Could you give the entries back exactly as they stand, minus any pictures?

### Supplied data
++++

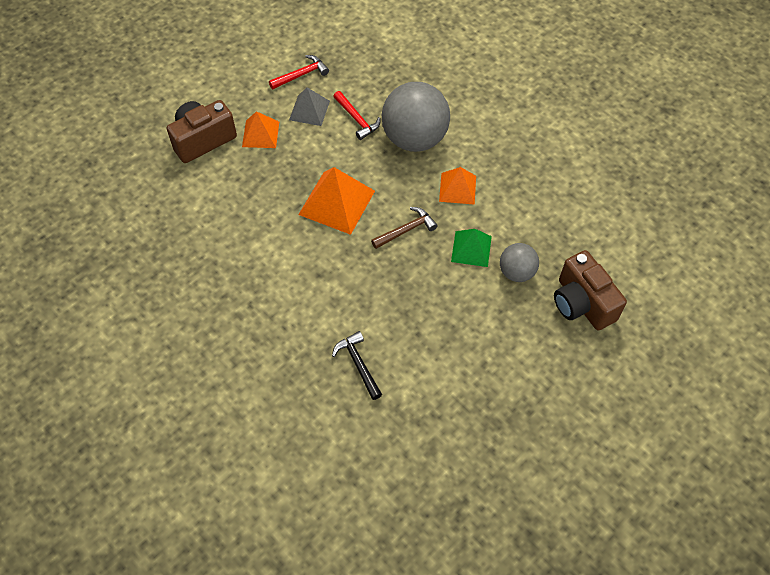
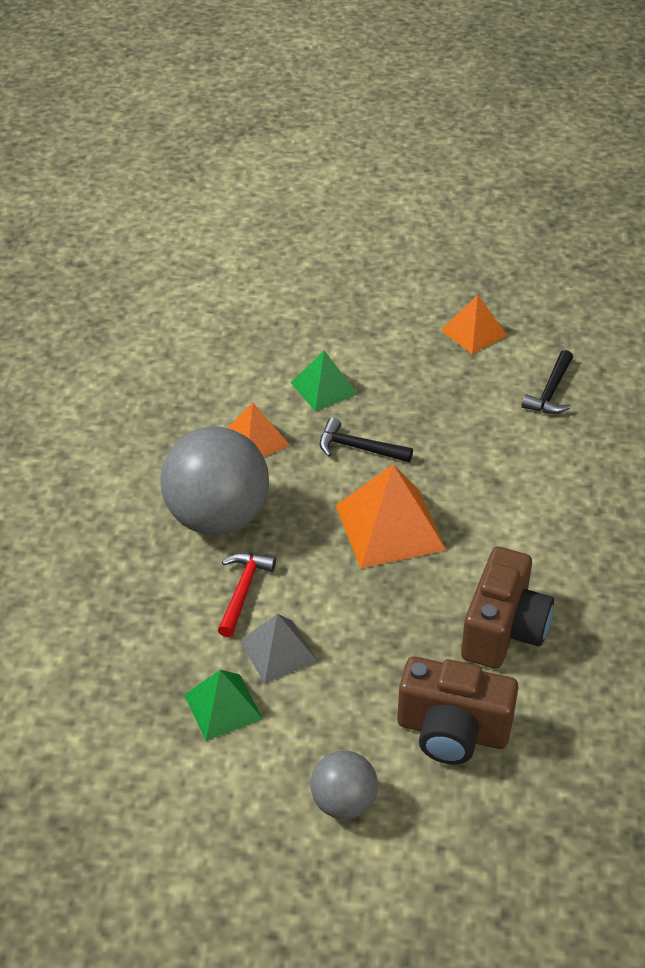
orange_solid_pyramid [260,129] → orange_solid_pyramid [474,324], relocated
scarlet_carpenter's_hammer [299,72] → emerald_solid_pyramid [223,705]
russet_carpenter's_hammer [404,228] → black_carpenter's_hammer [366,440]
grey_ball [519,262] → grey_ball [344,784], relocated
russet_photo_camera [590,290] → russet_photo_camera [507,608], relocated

++++

### Your response
orange_solid_pyramid [260,129] → orange_solid_pyramid [474,324], relocated
scarlet_carpenter's_hammer [299,72] → emerald_solid_pyramid [223,705]
russet_carpenter's_hammer [404,228] → black_carpenter's_hammer [366,440]
grey_ball [519,262] → grey_ball [344,784], relocated
russet_photo_camera [590,290] → russet_photo_camera [507,608], relocated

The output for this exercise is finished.